- _What you should do_:
Could you set down all of the data again, exactly as it stands?

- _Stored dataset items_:
________
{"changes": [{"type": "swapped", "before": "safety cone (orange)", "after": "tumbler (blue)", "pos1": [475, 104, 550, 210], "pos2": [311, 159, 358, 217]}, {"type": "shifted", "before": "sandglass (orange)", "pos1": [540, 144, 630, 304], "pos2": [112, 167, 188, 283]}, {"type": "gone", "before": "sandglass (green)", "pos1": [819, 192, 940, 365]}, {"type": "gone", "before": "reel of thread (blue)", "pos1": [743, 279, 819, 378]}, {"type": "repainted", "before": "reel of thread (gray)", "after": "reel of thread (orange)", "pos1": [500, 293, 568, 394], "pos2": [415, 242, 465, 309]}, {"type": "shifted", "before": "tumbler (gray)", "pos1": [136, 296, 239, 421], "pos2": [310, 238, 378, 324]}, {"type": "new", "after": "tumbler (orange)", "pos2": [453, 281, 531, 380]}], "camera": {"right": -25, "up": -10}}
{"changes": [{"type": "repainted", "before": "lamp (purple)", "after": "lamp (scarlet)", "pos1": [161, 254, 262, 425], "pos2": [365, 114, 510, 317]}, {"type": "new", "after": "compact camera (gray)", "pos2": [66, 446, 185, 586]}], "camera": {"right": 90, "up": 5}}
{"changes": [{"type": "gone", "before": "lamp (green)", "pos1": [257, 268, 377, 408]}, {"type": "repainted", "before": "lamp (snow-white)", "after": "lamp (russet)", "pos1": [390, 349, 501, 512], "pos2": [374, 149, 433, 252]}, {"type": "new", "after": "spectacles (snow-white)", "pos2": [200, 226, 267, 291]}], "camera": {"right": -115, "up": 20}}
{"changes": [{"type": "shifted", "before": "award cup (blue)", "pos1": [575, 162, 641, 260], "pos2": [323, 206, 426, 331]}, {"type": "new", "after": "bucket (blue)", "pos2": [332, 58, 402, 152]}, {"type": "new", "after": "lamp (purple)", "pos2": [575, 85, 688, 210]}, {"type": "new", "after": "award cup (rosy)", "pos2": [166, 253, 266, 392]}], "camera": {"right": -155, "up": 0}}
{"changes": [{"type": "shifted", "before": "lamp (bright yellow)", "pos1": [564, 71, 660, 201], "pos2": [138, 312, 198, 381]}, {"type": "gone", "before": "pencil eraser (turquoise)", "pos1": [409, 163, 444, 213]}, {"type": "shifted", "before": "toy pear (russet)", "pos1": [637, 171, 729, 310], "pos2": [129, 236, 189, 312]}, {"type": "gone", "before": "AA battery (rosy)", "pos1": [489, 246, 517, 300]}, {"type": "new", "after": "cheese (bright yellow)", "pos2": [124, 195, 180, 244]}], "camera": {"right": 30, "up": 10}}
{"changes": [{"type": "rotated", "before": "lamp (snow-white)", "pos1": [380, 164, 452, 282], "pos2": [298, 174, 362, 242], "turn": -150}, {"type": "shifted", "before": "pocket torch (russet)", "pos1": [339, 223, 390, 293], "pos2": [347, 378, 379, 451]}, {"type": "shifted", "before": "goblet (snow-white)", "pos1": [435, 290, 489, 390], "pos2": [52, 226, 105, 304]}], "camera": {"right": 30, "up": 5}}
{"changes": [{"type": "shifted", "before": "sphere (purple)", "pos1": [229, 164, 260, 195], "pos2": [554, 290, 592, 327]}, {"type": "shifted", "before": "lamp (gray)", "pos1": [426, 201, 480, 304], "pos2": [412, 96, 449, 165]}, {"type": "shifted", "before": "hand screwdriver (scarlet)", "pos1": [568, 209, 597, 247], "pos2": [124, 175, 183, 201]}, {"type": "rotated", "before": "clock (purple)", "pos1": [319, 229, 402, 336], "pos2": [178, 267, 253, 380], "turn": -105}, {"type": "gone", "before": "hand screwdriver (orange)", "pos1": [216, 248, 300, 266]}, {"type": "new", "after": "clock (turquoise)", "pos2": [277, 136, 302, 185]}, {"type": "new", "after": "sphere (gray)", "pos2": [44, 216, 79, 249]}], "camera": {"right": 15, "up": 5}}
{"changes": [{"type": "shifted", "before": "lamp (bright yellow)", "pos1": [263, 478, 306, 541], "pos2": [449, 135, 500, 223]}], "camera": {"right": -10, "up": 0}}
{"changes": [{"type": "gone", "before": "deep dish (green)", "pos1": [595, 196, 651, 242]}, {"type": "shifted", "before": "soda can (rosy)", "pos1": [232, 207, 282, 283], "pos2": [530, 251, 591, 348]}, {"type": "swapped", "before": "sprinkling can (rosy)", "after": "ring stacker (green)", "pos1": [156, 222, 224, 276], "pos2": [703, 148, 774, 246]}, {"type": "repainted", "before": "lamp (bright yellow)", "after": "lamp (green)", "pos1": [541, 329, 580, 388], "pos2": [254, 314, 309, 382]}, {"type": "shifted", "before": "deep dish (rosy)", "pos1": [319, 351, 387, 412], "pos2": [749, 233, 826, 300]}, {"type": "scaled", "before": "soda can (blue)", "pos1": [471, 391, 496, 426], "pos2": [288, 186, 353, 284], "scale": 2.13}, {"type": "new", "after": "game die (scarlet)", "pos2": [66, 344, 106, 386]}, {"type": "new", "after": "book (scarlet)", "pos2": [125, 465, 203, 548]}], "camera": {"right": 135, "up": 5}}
________
- _Task solution_:
{"changes": [{"type": "swapped", "before": "safety cone (orange)", "after": "tumbler (blue)", "pos1": [475, 104, 550, 210], "pos2": [311, 159, 358, 217]}, {"type": "shifted", "before": "sandglass (orange)", "pos1": [540, 144, 630, 304], "pos2": [112, 167, 188, 283]}, {"type": "gone", "before": "sandglass (green)", "pos1": [819, 192, 940, 365]}, {"type": "gone", "before": "reel of thread (blue)", "pos1": [743, 279, 819, 378]}, {"type": "repainted", "before": "reel of thread (gray)", "after": "reel of thread (orange)", "pos1": [500, 293, 568, 394], "pos2": [415, 242, 465, 309]}, {"type": "shifted", "before": "tumbler (gray)", "pos1": [136, 296, 239, 421], "pos2": [310, 238, 378, 324]}, {"type": "new", "after": "tumbler (orange)", "pos2": [453, 281, 531, 380]}], "camera": {"right": -25, "up": -10}}
{"changes": [{"type": "repainted", "before": "lamp (purple)", "after": "lamp (scarlet)", "pos1": [161, 254, 262, 425], "pos2": [365, 114, 510, 317]}, {"type": "new", "after": "compact camera (gray)", "pos2": [66, 446, 185, 586]}], "camera": {"right": 90, "up": 5}}
{"changes": [{"type": "gone", "before": "lamp (green)", "pos1": [257, 268, 377, 408]}, {"type": "repainted", "before": "lamp (snow-white)", "after": "lamp (russet)", "pos1": [390, 349, 501, 512], "pos2": [374, 149, 433, 252]}, {"type": "new", "after": "spectacles (snow-white)", "pos2": [200, 226, 267, 291]}], "camera": {"right": -115, "up": 20}}
{"changes": [{"type": "shifted", "before": "award cup (blue)", "pos1": [575, 162, 641, 260], "pos2": [323, 206, 426, 331]}, {"type": "new", "after": "bucket (blue)", "pos2": [332, 58, 402, 152]}, {"type": "new", "after": "lamp (purple)", "pos2": [575, 85, 688, 210]}, {"type": "new", "after": "award cup (rosy)", "pos2": [166, 253, 266, 392]}], "camera": {"right": -155, "up": 0}}
{"changes": [{"type": "shifted", "before": "lamp (bright yellow)", "pos1": [564, 71, 660, 201], "pos2": [138, 312, 198, 381]}, {"type": "gone", "before": "pencil eraser (turquoise)", "pos1": [409, 163, 444, 213]}, {"type": "shifted", "before": "toy pear (russet)", "pos1": [637, 171, 729, 310], "pos2": [129, 236, 189, 312]}, {"type": "gone", "before": "AA battery (rosy)", "pos1": [489, 246, 517, 300]}, {"type": "new", "after": "cheese (bright yellow)", "pos2": [124, 195, 180, 244]}], "camera": {"right": 30, "up": 10}}
{"changes": [{"type": "rotated", "before": "lamp (snow-white)", "pos1": [380, 164, 452, 282], "pos2": [298, 174, 362, 242], "turn": -150}, {"type": "shifted", "before": "pocket torch (russet)", "pos1": [339, 223, 390, 293], "pos2": [347, 378, 379, 451]}, {"type": "shifted", "before": "goblet (snow-white)", "pos1": [435, 290, 489, 390], "pos2": [52, 226, 105, 304]}], "camera": {"right": 30, "up": 5}}
{"changes": [{"type": "shifted", "before": "sphere (purple)", "pos1": [229, 164, 260, 195], "pos2": [554, 290, 592, 327]}, {"type": "shifted", "before": "lamp (gray)", "pos1": [426, 201, 480, 304], "pos2": [412, 96, 449, 165]}, {"type": "shifted", "before": "hand screwdriver (scarlet)", "pos1": [568, 209, 597, 247], "pos2": [124, 175, 183, 201]}, {"type": "rotated", "before": "clock (purple)", "pos1": [319, 229, 402, 336], "pos2": [178, 267, 253, 380], "turn": -105}, {"type": "gone", "before": "hand screwdriver (orange)", "pos1": [216, 248, 300, 266]}, {"type": "new", "after": "clock (turquoise)", "pos2": [277, 136, 302, 185]}, {"type": "new", "after": "sphere (gray)", "pos2": [44, 216, 79, 249]}], "camera": {"right": 15, "up": 5}}
{"changes": [{"type": "shifted", "before": "lamp (bright yellow)", "pos1": [263, 478, 306, 541], "pos2": [449, 135, 500, 223]}], "camera": {"right": -10, "up": 0}}
{"changes": [{"type": "gone", "before": "deep dish (green)", "pos1": [595, 196, 651, 242]}, {"type": "shifted", "before": "soda can (rosy)", "pos1": [232, 207, 282, 283], "pos2": [530, 251, 591, 348]}, {"type": "swapped", "before": "sprinkling can (rosy)", "after": "ring stacker (green)", "pos1": [156, 222, 224, 276], "pos2": [703, 148, 774, 246]}, {"type": "repainted", "before": "lamp (bright yellow)", "after": "lamp (green)", "pos1": [541, 329, 580, 388], "pos2": [254, 314, 309, 382]}, {"type": "shifted", "before": "deep dish (rosy)", "pos1": [319, 351, 387, 412], "pos2": [749, 233, 826, 300]}, {"type": "scaled", "before": "soda can (blue)", "pos1": [471, 391, 496, 426], "pos2": [288, 186, 353, 284], "scale": 2.13}, {"type": "new", "after": "game die (scarlet)", "pos2": [66, 344, 106, 386]}, {"type": "new", "after": "book (scarlet)", "pos2": [125, 465, 203, 548]}], "camera": {"right": 135, "up": 5}}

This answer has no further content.